# Given information
------

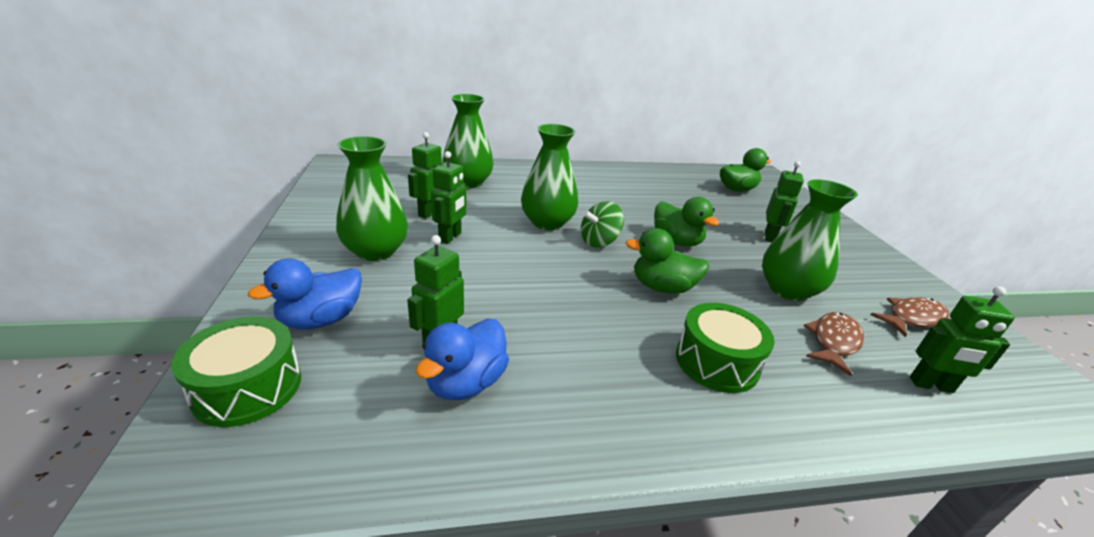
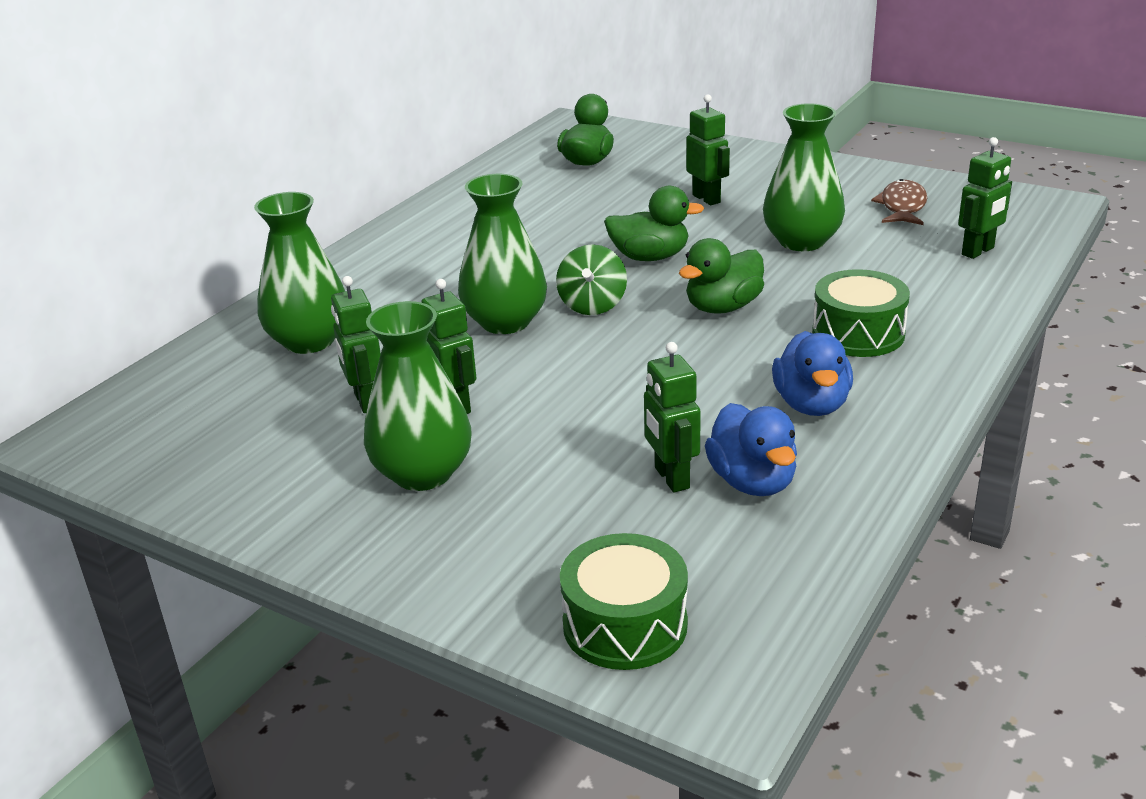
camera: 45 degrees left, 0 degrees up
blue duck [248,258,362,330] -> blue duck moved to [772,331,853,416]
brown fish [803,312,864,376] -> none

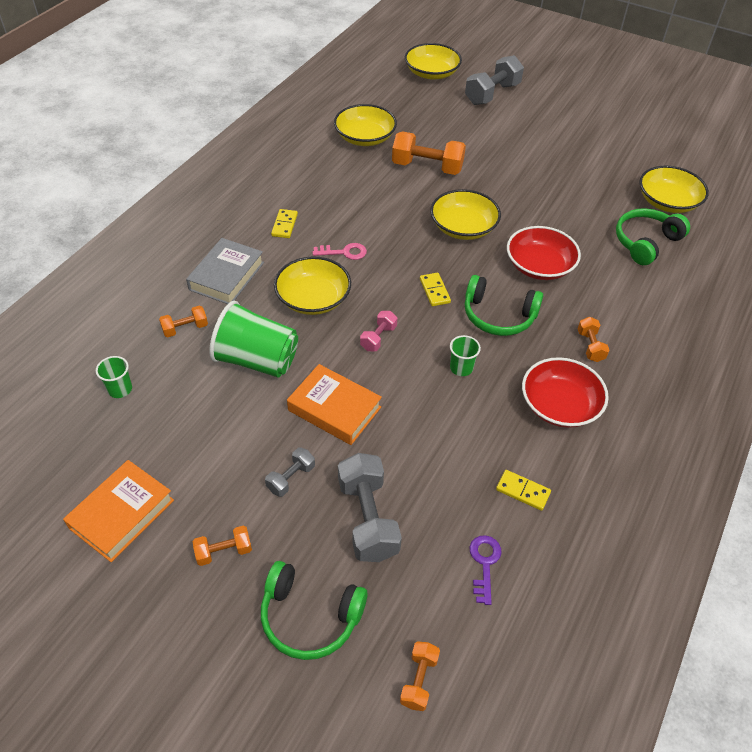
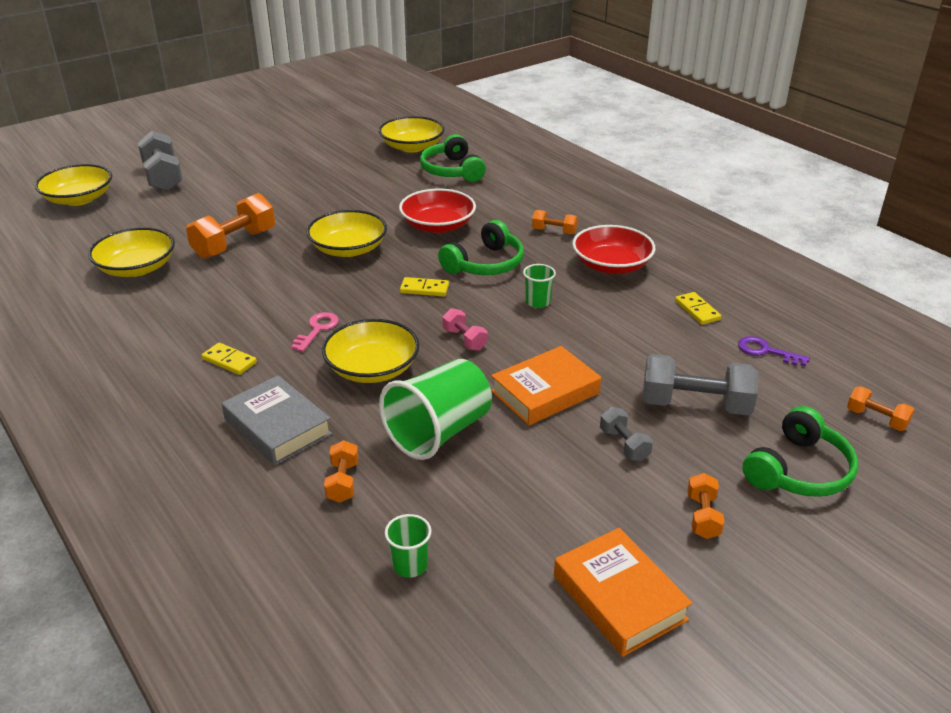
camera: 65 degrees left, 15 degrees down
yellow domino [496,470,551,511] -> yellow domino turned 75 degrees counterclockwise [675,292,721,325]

------

# Your assignment
Scan the listing above, and wherever a line holds the word "left", copy it.

# Exercise response
camera: 45 degrees left, 0 degrees up
camera: 65 degrees left, 15 degrees down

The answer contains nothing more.